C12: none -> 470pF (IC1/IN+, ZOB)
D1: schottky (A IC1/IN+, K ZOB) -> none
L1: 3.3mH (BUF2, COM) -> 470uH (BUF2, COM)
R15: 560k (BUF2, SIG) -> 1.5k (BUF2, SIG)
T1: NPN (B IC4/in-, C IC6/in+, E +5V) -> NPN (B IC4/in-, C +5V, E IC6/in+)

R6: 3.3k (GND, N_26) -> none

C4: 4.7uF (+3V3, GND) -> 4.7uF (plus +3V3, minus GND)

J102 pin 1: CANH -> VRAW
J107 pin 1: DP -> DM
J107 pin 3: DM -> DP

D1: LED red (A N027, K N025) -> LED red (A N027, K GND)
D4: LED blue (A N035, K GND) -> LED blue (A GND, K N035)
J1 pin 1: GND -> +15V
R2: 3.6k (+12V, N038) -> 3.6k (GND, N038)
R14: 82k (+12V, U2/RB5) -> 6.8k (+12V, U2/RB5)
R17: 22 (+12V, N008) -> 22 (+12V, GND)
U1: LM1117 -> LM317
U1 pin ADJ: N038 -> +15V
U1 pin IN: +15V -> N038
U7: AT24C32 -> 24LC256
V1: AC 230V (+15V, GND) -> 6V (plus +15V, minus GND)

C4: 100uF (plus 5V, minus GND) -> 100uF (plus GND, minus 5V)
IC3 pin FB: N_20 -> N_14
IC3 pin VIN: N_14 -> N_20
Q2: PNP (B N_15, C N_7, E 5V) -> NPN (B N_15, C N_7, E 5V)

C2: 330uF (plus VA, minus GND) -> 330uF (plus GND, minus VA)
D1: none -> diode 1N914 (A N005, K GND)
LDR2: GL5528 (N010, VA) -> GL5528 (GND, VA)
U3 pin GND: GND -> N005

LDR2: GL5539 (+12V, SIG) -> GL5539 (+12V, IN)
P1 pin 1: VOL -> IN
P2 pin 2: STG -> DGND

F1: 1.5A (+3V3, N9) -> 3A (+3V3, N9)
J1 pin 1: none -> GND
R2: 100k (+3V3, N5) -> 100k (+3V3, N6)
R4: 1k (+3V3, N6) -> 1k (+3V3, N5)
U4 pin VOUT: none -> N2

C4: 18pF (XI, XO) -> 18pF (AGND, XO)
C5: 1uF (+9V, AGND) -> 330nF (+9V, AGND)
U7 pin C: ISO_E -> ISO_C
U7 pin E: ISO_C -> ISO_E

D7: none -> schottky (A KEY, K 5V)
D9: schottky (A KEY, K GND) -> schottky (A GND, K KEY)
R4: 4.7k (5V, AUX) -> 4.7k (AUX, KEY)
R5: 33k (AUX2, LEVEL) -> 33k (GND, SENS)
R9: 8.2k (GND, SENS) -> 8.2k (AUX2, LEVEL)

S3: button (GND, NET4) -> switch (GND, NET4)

What is expected.
Return each line of the listing that holds the word "LEVEL".

Answer box.
R5: 33k (AUX2, LEVEL) -> 33k (GND, SENS)
R9: 8.2k (GND, SENS) -> 8.2k (AUX2, LEVEL)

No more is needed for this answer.